## Exercise details
In how many lines of the records does the string "kern" appear? Reply with the number alone.

** Start of Data for this exercise **

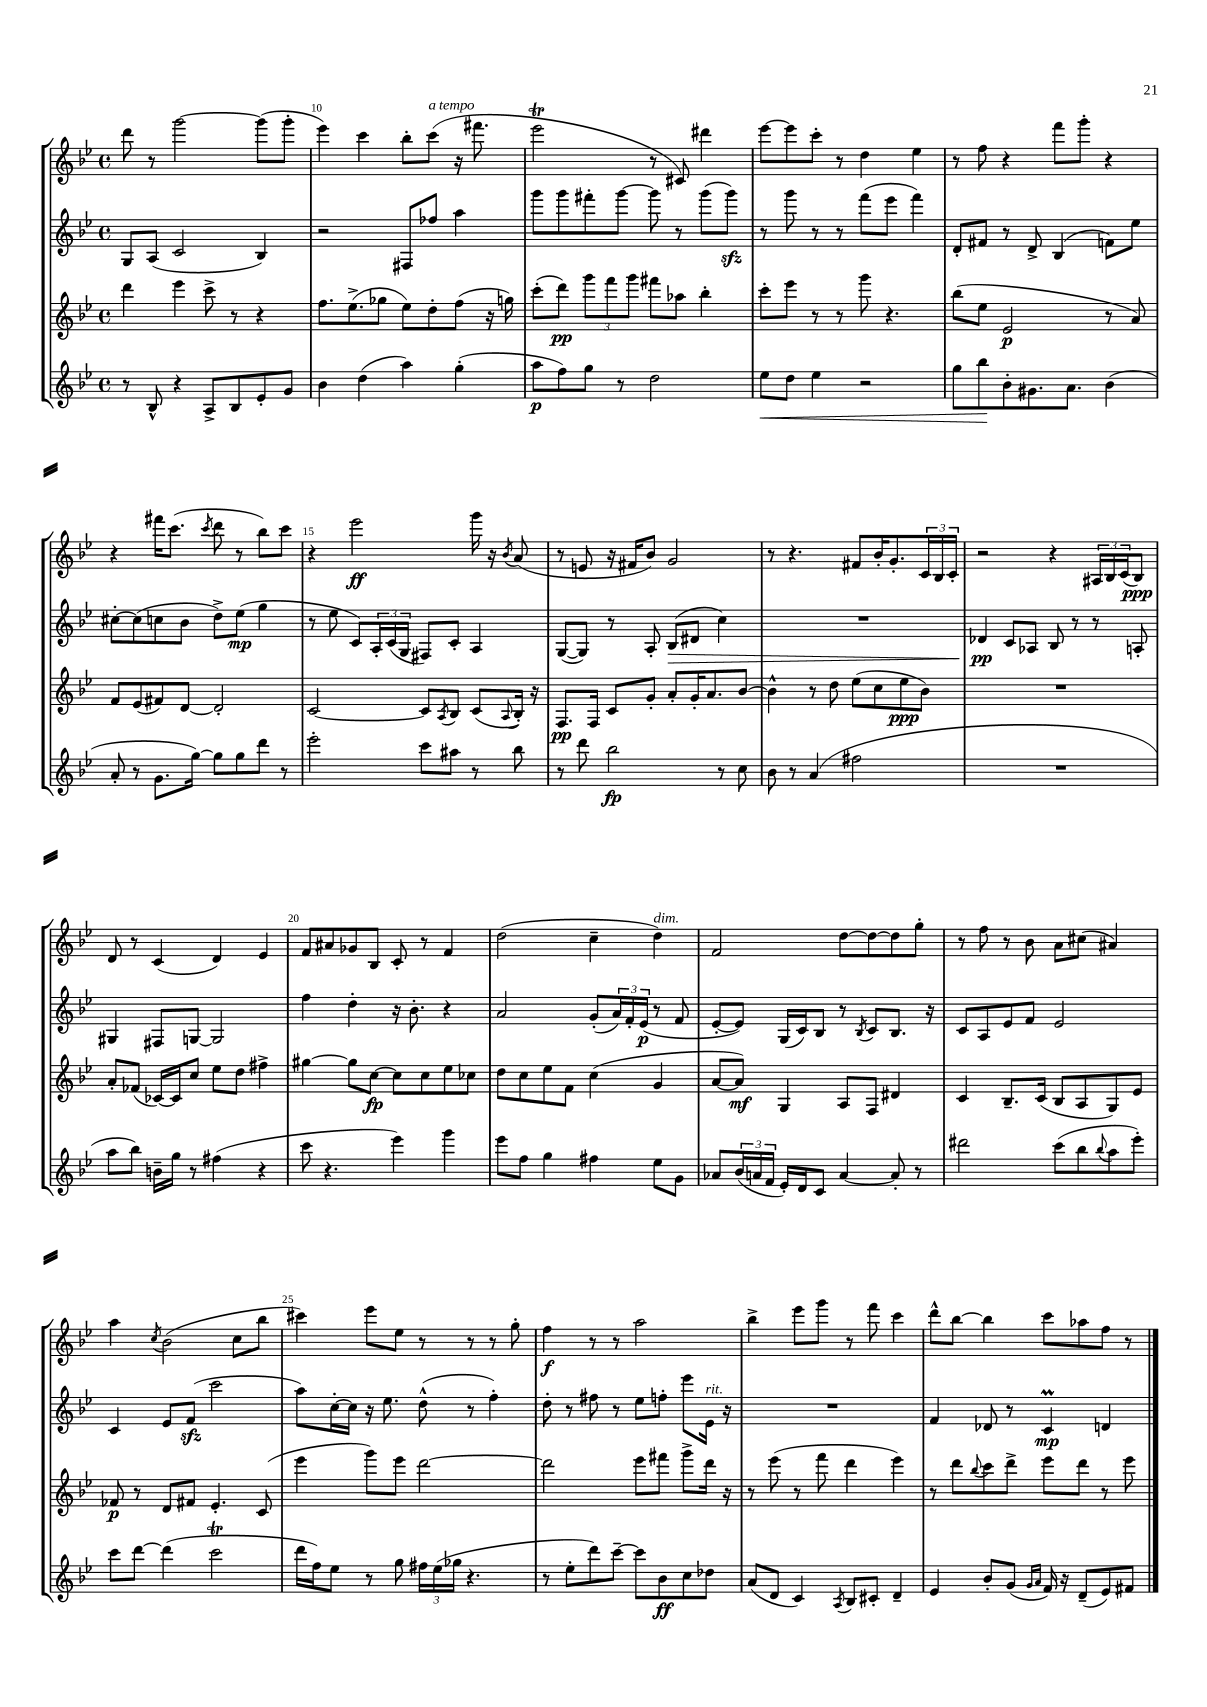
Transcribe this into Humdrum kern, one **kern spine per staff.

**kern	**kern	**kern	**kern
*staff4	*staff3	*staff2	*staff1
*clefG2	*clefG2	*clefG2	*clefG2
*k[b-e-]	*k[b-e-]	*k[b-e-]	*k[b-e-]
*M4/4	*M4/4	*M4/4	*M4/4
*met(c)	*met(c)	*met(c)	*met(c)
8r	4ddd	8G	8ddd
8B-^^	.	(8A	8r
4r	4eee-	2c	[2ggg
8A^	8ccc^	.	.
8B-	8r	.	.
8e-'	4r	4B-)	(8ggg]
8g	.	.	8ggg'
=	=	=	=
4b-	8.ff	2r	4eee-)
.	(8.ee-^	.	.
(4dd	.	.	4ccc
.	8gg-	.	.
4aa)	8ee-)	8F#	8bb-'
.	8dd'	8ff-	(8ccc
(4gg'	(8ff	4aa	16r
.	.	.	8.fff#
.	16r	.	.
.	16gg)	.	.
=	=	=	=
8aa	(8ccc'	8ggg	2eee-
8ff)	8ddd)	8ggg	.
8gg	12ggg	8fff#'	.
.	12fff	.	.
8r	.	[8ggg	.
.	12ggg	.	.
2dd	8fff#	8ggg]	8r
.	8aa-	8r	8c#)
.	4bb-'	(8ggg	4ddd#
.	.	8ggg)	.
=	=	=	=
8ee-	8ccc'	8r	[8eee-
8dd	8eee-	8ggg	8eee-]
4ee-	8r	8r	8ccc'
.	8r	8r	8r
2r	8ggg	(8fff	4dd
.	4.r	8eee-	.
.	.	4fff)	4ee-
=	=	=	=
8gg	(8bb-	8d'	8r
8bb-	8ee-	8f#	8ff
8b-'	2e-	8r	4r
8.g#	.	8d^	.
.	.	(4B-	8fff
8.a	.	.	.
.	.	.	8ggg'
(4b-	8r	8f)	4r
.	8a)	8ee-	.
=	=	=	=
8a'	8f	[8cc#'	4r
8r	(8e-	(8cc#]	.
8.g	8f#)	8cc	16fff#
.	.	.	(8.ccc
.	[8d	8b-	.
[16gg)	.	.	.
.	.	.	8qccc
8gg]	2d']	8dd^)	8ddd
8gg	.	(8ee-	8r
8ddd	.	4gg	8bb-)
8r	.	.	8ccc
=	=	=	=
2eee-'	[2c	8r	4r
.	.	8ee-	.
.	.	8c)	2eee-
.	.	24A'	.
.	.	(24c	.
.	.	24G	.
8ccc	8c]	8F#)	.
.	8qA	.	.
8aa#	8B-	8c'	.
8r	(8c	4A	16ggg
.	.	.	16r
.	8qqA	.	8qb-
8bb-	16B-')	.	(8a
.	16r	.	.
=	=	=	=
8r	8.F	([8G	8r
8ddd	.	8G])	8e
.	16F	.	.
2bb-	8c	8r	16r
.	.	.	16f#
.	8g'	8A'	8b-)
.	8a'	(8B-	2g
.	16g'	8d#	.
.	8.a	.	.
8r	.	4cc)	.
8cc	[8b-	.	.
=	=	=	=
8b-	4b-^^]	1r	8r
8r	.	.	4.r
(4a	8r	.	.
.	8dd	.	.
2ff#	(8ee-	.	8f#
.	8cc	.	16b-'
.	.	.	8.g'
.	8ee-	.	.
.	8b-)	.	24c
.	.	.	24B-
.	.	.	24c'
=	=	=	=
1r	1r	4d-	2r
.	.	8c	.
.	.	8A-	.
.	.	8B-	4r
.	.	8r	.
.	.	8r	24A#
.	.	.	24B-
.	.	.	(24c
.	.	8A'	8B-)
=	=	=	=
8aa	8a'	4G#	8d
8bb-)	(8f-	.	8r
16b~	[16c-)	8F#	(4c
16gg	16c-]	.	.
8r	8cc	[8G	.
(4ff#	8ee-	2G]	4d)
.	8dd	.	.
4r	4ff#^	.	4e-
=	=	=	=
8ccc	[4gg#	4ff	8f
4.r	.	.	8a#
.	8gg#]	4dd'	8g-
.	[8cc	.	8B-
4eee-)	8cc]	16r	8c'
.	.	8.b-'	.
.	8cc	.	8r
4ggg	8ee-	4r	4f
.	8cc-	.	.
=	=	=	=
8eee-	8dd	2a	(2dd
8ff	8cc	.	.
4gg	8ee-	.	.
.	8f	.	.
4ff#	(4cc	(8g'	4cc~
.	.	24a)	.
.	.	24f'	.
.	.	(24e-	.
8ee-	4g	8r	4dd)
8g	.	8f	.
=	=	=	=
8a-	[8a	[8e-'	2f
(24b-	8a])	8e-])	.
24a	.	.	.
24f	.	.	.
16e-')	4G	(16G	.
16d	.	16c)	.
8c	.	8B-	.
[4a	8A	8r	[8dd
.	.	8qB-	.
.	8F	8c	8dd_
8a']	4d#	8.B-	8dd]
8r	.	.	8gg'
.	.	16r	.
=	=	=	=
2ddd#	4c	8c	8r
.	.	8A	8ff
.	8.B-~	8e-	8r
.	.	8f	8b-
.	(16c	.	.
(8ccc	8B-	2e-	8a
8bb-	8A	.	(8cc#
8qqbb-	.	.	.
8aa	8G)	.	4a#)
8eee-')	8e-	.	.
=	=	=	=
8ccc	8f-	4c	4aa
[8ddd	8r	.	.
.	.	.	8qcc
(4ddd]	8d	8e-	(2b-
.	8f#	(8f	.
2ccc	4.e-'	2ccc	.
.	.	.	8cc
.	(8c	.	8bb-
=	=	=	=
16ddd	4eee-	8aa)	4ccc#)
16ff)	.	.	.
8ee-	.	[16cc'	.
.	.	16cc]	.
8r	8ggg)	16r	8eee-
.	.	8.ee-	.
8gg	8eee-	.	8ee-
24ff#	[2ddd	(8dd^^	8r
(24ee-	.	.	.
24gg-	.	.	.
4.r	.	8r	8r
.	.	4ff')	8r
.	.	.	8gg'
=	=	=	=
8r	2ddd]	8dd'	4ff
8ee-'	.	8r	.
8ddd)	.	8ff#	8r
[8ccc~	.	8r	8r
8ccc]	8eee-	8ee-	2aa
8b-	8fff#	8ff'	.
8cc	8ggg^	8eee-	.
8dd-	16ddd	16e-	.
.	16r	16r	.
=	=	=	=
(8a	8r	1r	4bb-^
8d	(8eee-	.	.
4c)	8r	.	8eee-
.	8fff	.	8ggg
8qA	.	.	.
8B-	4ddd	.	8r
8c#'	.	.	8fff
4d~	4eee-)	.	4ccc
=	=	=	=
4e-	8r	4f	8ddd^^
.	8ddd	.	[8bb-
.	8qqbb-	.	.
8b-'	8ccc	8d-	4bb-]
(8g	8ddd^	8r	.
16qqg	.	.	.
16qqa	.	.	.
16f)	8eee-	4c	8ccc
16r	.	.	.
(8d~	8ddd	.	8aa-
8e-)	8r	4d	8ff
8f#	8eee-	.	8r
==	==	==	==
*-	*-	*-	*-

** End of Data for this exercise **

## Result of this exercise
2